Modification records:
***

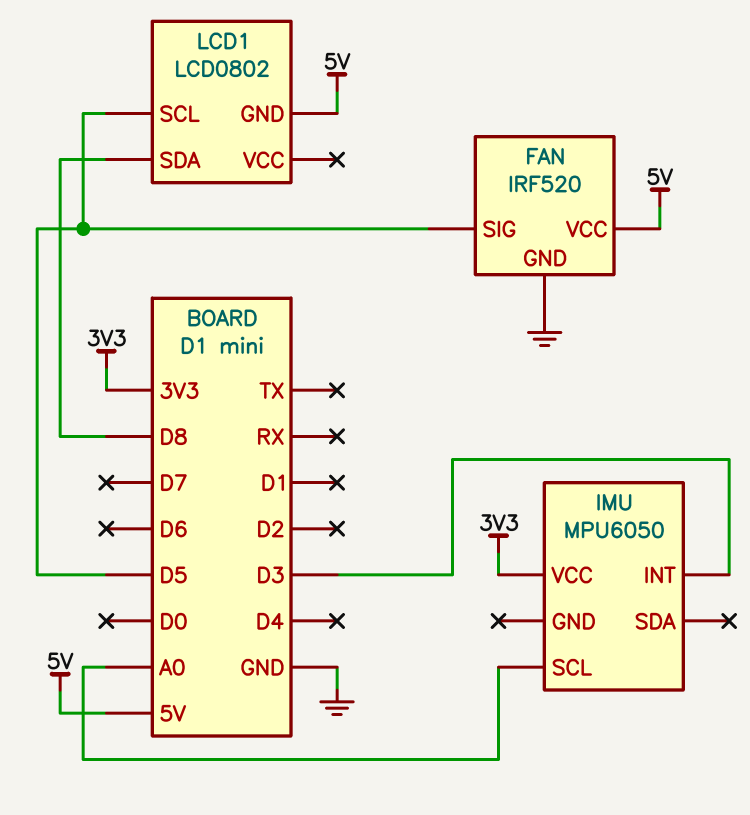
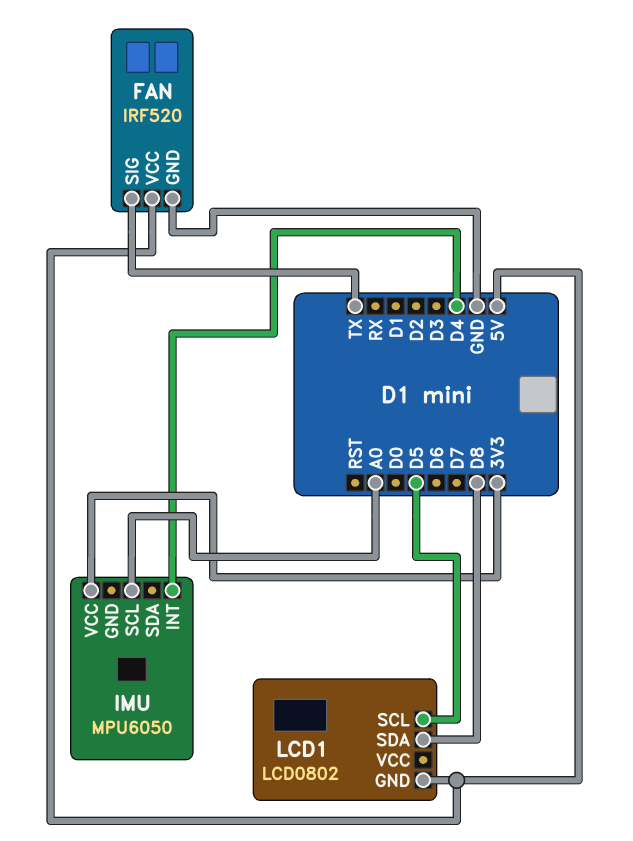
FAN pin SIG: D5 -> TX
IMU pin INT: D3 -> D4

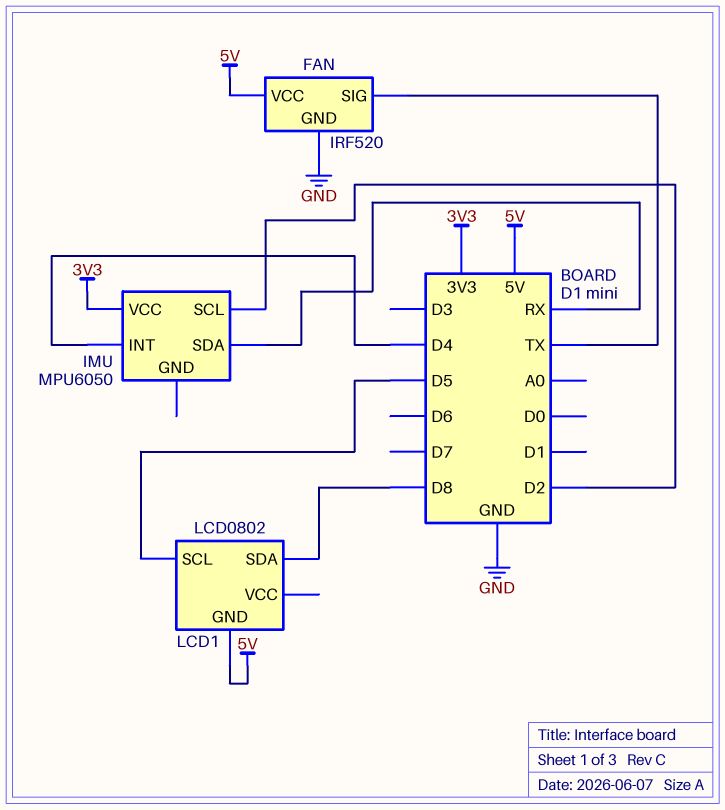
IMU pin SCL: A0 -> D2
IMU pin SDA: none -> RX

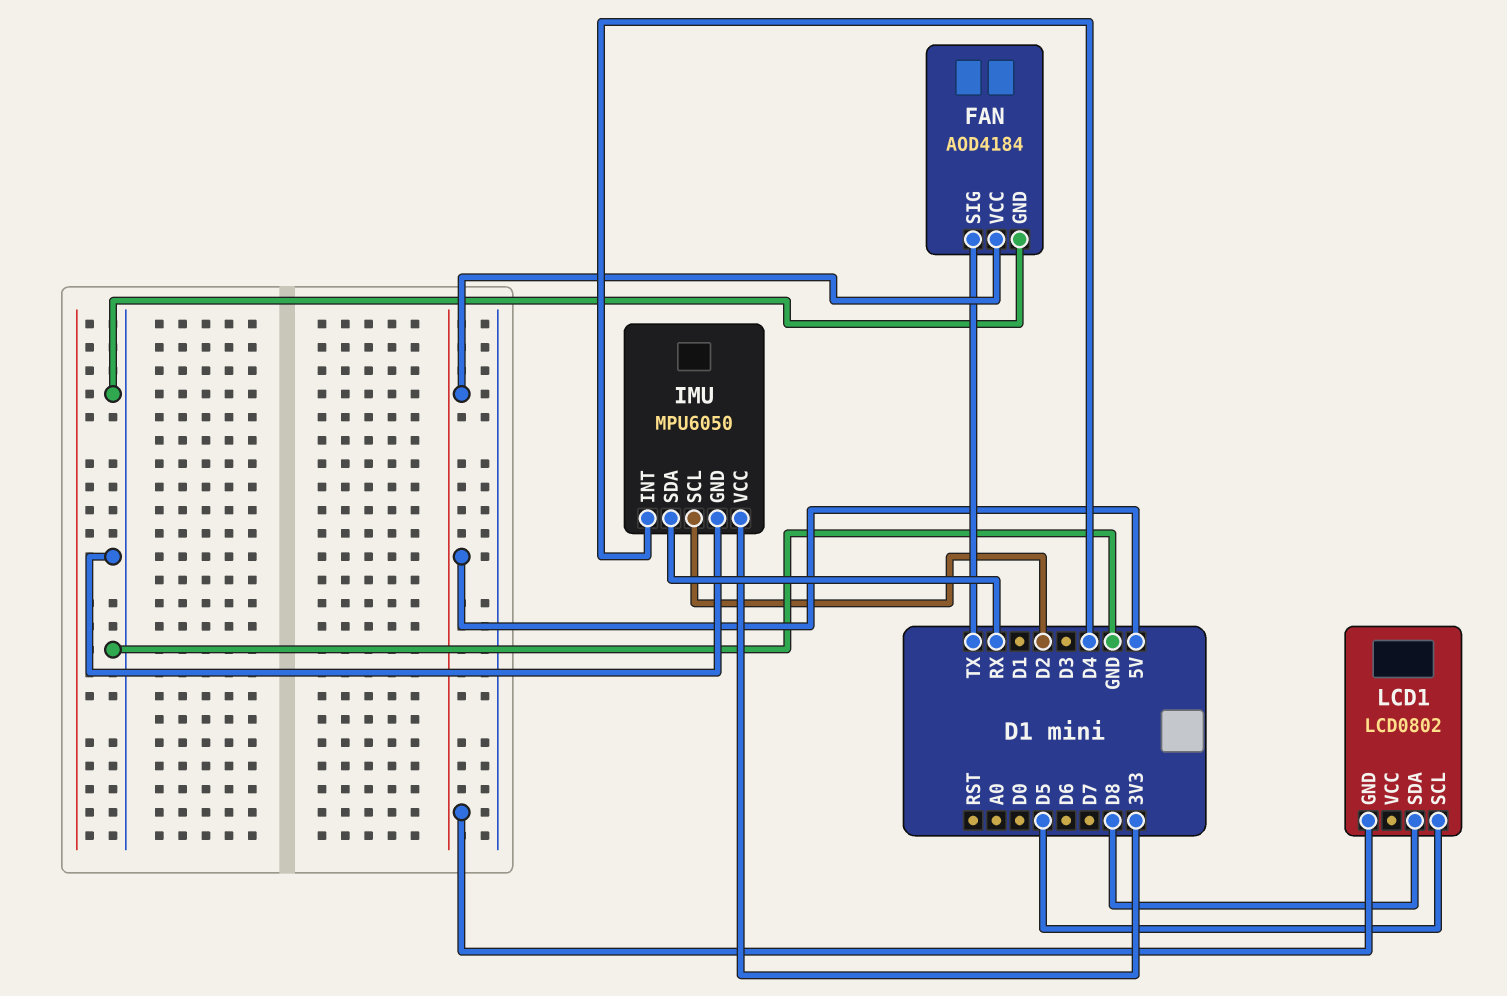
FAN: IRF520 -> AOD4184
IMU pin GND: none -> GND

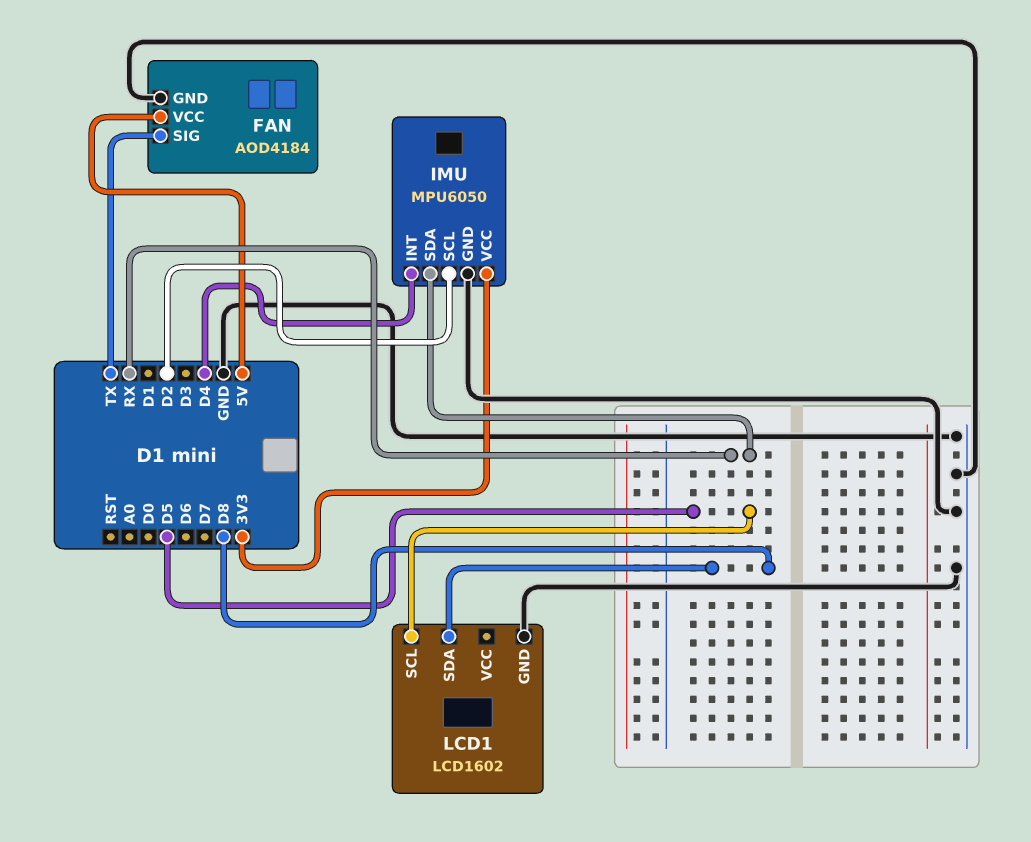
LCD1: LCD0802 -> LCD1602
LCD1 pin GND: 5V -> GND

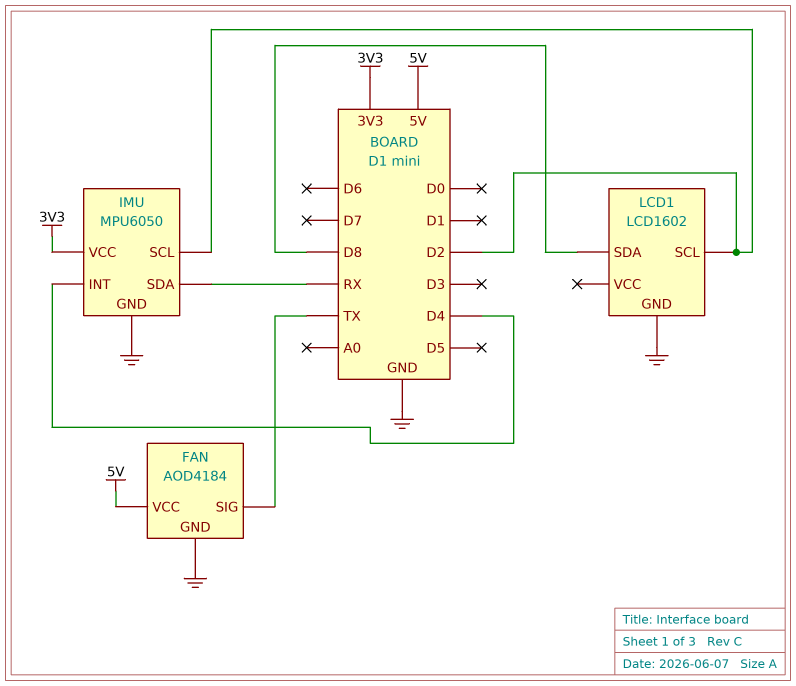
LCD1 pin SCL: D5 -> D2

***

| PROBLEM |
What are the lines above that hold the string "none"? Copy them.

| ANSWER BOX |
IMU pin SDA: none -> RX
IMU pin GND: none -> GND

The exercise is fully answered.